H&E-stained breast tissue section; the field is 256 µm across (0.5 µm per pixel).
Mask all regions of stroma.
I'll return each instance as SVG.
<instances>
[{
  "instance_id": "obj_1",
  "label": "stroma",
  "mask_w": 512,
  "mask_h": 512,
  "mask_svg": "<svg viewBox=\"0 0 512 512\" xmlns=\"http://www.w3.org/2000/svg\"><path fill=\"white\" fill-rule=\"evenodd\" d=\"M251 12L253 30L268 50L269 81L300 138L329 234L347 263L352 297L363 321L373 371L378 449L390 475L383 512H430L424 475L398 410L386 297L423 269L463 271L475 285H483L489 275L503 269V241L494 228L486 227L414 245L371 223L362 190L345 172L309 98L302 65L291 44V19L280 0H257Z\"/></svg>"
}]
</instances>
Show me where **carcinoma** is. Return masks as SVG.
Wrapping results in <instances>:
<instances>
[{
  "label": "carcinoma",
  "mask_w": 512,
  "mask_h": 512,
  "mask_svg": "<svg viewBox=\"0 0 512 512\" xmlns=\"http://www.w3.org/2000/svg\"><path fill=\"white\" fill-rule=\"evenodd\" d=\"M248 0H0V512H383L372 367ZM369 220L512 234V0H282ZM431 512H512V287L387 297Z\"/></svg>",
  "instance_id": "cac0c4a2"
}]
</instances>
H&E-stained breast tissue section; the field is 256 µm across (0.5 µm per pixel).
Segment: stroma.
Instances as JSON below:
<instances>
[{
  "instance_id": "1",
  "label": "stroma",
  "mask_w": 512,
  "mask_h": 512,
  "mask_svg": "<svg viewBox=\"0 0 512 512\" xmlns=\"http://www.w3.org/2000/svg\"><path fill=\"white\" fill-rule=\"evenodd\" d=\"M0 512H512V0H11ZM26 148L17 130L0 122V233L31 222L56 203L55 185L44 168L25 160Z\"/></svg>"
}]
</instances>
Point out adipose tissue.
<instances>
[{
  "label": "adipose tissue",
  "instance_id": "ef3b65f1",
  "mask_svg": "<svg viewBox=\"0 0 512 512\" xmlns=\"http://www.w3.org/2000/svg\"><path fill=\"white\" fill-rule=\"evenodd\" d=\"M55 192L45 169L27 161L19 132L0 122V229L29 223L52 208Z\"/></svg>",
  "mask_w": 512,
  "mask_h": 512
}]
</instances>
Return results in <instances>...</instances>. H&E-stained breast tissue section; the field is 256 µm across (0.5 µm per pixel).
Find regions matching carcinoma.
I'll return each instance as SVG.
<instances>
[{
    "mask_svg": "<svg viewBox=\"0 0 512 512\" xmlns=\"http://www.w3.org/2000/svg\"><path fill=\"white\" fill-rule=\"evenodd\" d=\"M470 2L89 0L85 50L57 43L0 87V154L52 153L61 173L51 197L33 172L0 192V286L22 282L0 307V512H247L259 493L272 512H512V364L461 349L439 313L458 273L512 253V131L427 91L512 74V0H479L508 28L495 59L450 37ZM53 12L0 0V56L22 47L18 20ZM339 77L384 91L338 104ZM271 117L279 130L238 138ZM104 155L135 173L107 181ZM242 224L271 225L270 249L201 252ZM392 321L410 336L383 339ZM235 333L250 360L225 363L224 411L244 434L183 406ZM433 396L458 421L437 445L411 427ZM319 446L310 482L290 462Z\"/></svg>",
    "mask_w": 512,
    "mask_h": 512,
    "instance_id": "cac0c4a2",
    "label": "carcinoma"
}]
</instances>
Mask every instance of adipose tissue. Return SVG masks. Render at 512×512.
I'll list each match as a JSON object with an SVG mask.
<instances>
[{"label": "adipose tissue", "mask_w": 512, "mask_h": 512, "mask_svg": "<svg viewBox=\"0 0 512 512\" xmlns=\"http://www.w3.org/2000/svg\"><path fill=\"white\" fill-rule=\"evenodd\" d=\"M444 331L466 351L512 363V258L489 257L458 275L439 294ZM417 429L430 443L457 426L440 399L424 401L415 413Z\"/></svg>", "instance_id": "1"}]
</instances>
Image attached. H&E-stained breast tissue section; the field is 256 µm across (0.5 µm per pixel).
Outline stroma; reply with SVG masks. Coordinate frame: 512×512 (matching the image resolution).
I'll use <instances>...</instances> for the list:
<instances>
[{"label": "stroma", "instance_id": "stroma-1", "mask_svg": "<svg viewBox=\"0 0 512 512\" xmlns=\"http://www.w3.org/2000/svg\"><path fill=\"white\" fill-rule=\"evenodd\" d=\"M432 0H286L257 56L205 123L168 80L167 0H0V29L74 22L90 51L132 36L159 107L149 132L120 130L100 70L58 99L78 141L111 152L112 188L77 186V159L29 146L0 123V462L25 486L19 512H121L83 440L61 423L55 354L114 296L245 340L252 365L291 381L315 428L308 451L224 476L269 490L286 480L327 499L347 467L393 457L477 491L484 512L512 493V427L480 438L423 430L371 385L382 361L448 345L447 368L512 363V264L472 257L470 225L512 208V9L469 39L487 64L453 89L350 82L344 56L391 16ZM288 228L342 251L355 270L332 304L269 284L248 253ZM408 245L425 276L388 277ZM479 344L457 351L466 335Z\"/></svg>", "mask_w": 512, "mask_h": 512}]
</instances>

☆ ☆ ☆ ☆ ☆

| To be done |
Write out all the records above again, exactly as they stand.

| Finished answer |
H&E-stained breast tissue section; the field is 256 µm across (0.5 µm per pixel).
Mask all regions of stroma.
I'll return each instance as SVG.
<instances>
[{
  "instance_id": "obj_1",
  "label": "stroma",
  "mask_w": 512,
  "mask_h": 512,
  "mask_svg": "<svg viewBox=\"0 0 512 512\" xmlns=\"http://www.w3.org/2000/svg\"><path fill=\"white\" fill-rule=\"evenodd\" d=\"M251 12L253 30L268 50L269 81L300 138L329 234L347 263L352 297L363 321L373 371L378 449L390 475L383 512H430L424 475L398 410L386 297L423 269L463 271L475 285H483L489 275L503 269V241L494 228L486 227L414 245L371 223L362 190L345 172L309 98L302 65L291 44V19L280 0H257Z\"/></svg>"
}]
</instances>
Show me where **carcinoma** is. Return masks as SVG.
Wrapping results in <instances>:
<instances>
[{
  "label": "carcinoma",
  "mask_w": 512,
  "mask_h": 512,
  "mask_svg": "<svg viewBox=\"0 0 512 512\" xmlns=\"http://www.w3.org/2000/svg\"><path fill=\"white\" fill-rule=\"evenodd\" d=\"M248 0H0V512H383L372 367ZM369 220L512 234V0H282ZM431 512H512V287L387 297Z\"/></svg>",
  "instance_id": "cac0c4a2"
}]
</instances>
H&E-stained breast tissue section; the field is 256 µm across (0.5 µm per pixel).
Segment: stroma.
Instances as JSON below:
<instances>
[{
  "instance_id": "1",
  "label": "stroma",
  "mask_w": 512,
  "mask_h": 512,
  "mask_svg": "<svg viewBox=\"0 0 512 512\" xmlns=\"http://www.w3.org/2000/svg\"><path fill=\"white\" fill-rule=\"evenodd\" d=\"M0 512H512V0H11ZM26 148L17 130L0 122V233L31 222L56 203L55 185L44 168L25 160Z\"/></svg>"
}]
</instances>
Point out adipose tissue.
<instances>
[{
  "label": "adipose tissue",
  "instance_id": "ef3b65f1",
  "mask_svg": "<svg viewBox=\"0 0 512 512\" xmlns=\"http://www.w3.org/2000/svg\"><path fill=\"white\" fill-rule=\"evenodd\" d=\"M55 192L45 169L27 161L19 132L0 122V229L29 223L52 208Z\"/></svg>",
  "mask_w": 512,
  "mask_h": 512
}]
</instances>
Return results in <instances>...</instances>. H&E-stained breast tissue section; the field is 256 µm across (0.5 µm per pixel).
Find regions matching carcinoma.
I'll return each instance as SVG.
<instances>
[{
    "mask_svg": "<svg viewBox=\"0 0 512 512\" xmlns=\"http://www.w3.org/2000/svg\"><path fill=\"white\" fill-rule=\"evenodd\" d=\"M470 2L89 0L85 50L57 43L0 87V154L52 153L61 173L51 197L33 172L0 192V286L22 282L0 307V512H247L259 493L272 512H512V364L461 349L439 313L458 273L512 253V131L427 91L512 74V0H479L508 28L495 59L450 37ZM53 12L0 0V56L22 47L18 20ZM339 77L384 91L338 104ZM271 117L279 130L238 138ZM104 155L135 173L107 181ZM242 224L271 225L270 249L201 252ZM392 321L410 336L383 339ZM235 333L250 360L225 363L224 411L244 434L183 406ZM433 396L458 421L437 445L411 427ZM319 446L310 482L290 462Z\"/></svg>",
    "mask_w": 512,
    "mask_h": 512,
    "instance_id": "cac0c4a2",
    "label": "carcinoma"
}]
</instances>
Mask every instance of adipose tissue. Return SVG masks. Render at 512×512.
I'll list each match as a JSON object with an SVG mask.
<instances>
[{"label": "adipose tissue", "mask_w": 512, "mask_h": 512, "mask_svg": "<svg viewBox=\"0 0 512 512\" xmlns=\"http://www.w3.org/2000/svg\"><path fill=\"white\" fill-rule=\"evenodd\" d=\"M444 331L466 351L512 363V258L489 257L458 275L439 294ZM417 429L430 443L457 426L440 399L424 401L415 413Z\"/></svg>", "instance_id": "1"}]
</instances>
Image attached. H&E-stained breast tissue section; the field is 256 µm across (0.5 µm per pixel).
Outline stroma; reply with SVG masks. Coordinate frame: 512×512 (matching the image resolution).
I'll use <instances>...</instances> for the list:
<instances>
[{"label": "stroma", "instance_id": "stroma-1", "mask_svg": "<svg viewBox=\"0 0 512 512\" xmlns=\"http://www.w3.org/2000/svg\"><path fill=\"white\" fill-rule=\"evenodd\" d=\"M432 0H286L257 56L205 123L168 80L167 0H0V29L74 22L90 51L132 36L159 107L149 132L120 130L100 70L58 99L78 141L111 152L112 188L77 186V159L29 146L0 123V462L25 486L19 512H121L83 440L61 423L55 354L114 296L245 340L252 365L291 381L315 428L308 451L224 476L269 490L286 480L327 499L347 467L393 457L477 491L484 512L512 493V427L480 438L423 430L371 385L382 361L448 345L447 368L512 363V264L472 257L470 225L512 208V9L469 39L487 64L453 89L350 82L344 56L391 16ZM288 228L342 251L355 270L332 304L269 284L248 253ZM408 245L425 276L388 277ZM479 344L457 351L466 335Z\"/></svg>", "mask_w": 512, "mask_h": 512}]
</instances>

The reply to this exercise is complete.